Please retype all of the records below word for word, leaving out any pictures.

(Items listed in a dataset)
+--
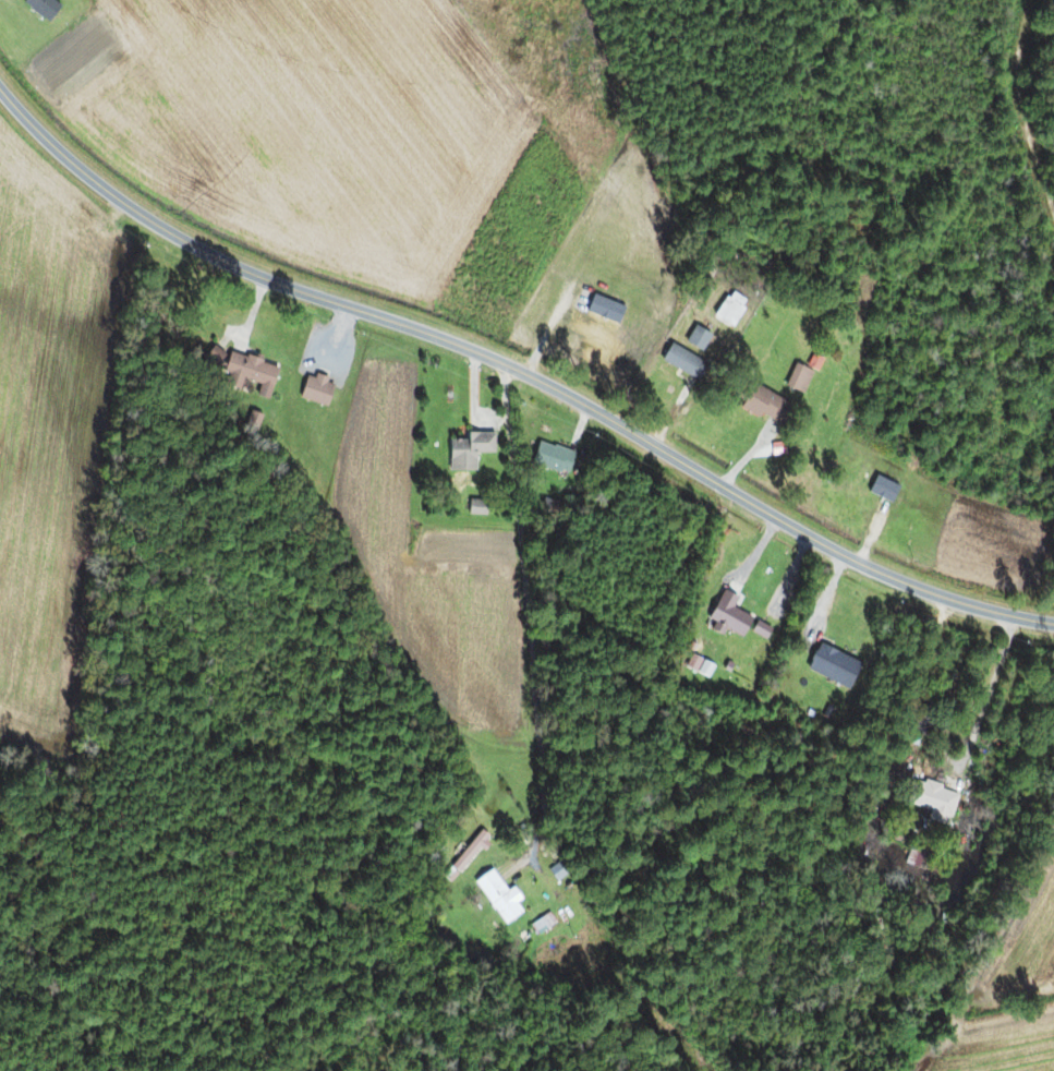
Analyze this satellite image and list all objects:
building: (41, 8)
building: (729, 308)
building: (697, 338)
road: (517, 361)
building: (681, 361)
building: (247, 372)
building: (796, 379)
building: (314, 388)
building: (761, 403)
building: (467, 449)
building: (550, 457)
building: (475, 506)
road: (527, 575)
building: (727, 613)
building: (759, 628)
building: (831, 665)
building: (923, 716)
road: (984, 741)
building: (932, 799)
building: (468, 850)
building: (497, 896)
building: (541, 922)
road: (280, 981)

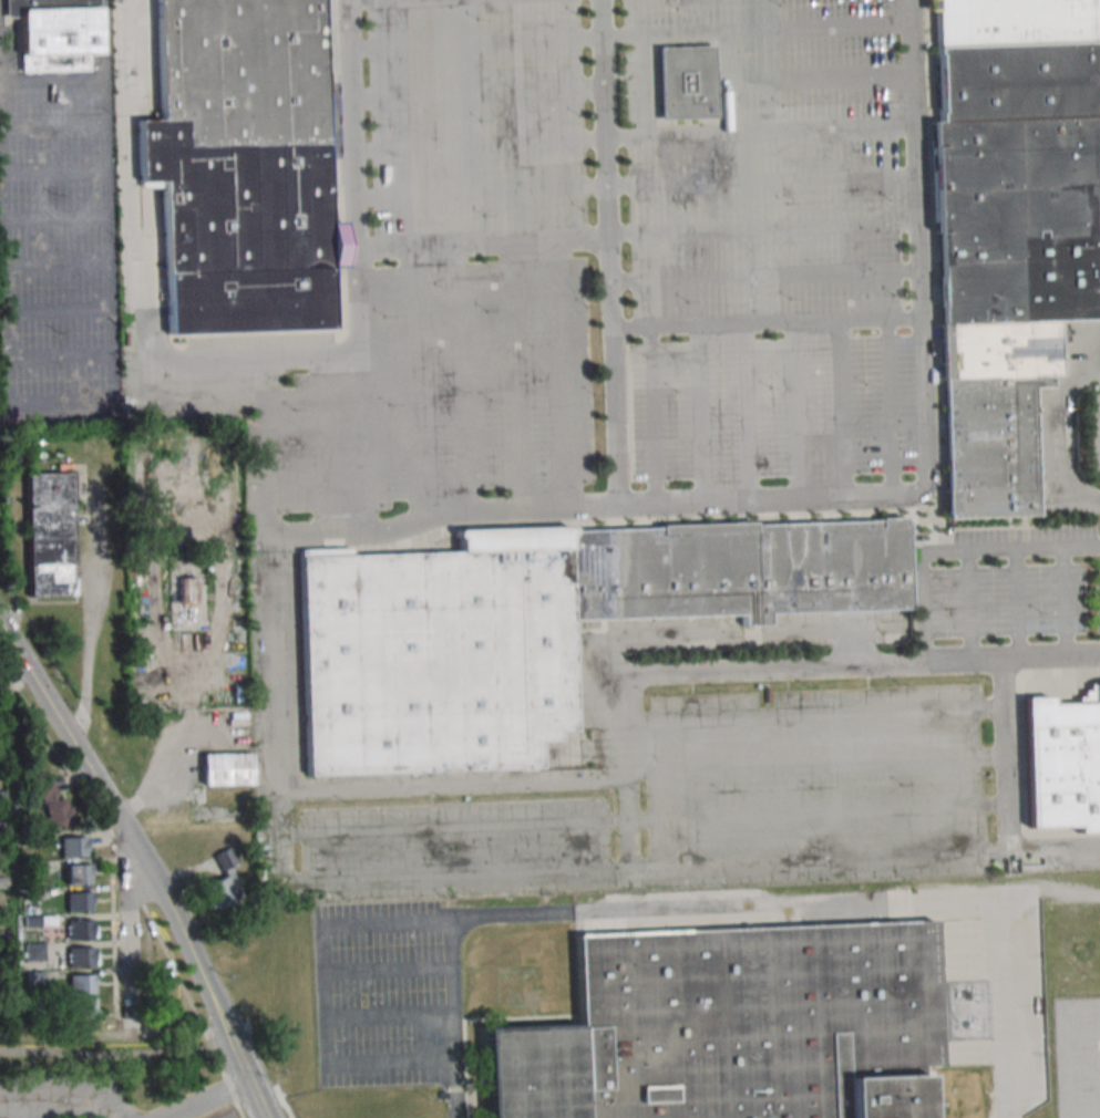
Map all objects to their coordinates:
+--
WORKED SOLUTION:
Analyze this satellite image and list all objects:
building: (41, 8)
building: (729, 308)
building: (697, 338)
road: (517, 361)
building: (681, 361)
building: (247, 372)
building: (796, 379)
building: (314, 388)
building: (761, 403)
building: (467, 449)
building: (550, 457)
building: (475, 506)
road: (527, 575)
building: (727, 613)
building: (759, 628)
building: (831, 665)
building: (923, 716)
road: (984, 741)
building: (932, 799)
building: (468, 850)
building: (497, 896)
building: (541, 922)
road: (280, 981)

Map all objects to their coordinates:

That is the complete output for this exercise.